(Beginning of Dataset extract)
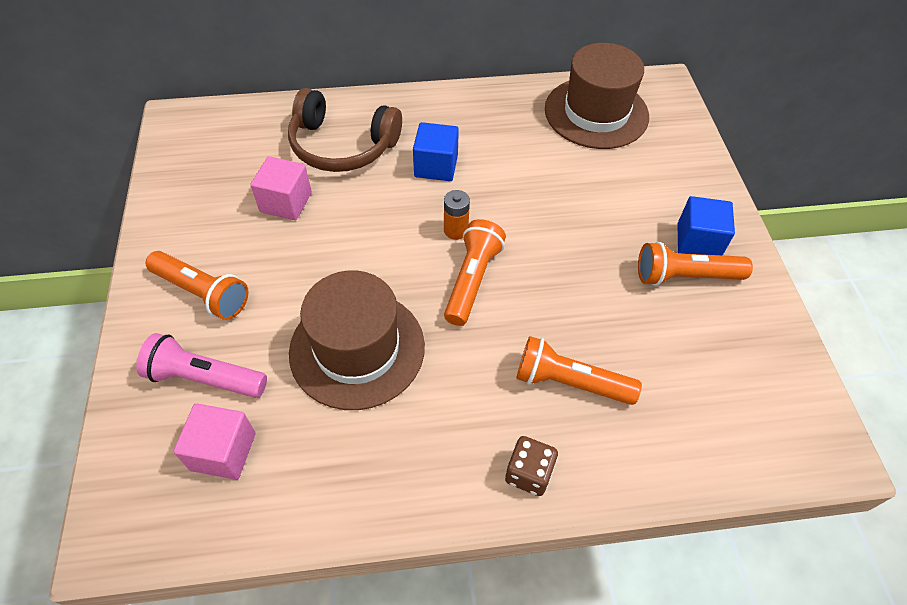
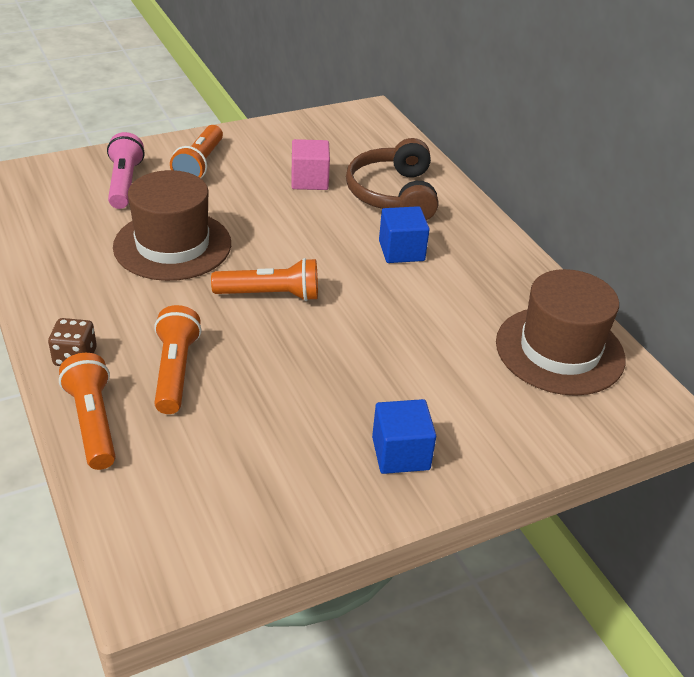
camera: 70 degrees right, 15 degrees down
(223, 451) = (66, 205): pink cube -> none
(456, 230) = (325, 276): orange battery -> none
(684, 276) = (342, 445): orange flashlight -> orange flashlight (93, 422)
(End of Dataset extract)
Task prompt ->
Set down the lines above exactly as written. Begin at the line containing "(456, 230) = (325, 276): orange" and stop after the last line.

Exercise output ->
(456, 230) = (325, 276): orange battery -> none
(684, 276) = (342, 445): orange flashlight -> orange flashlight (93, 422)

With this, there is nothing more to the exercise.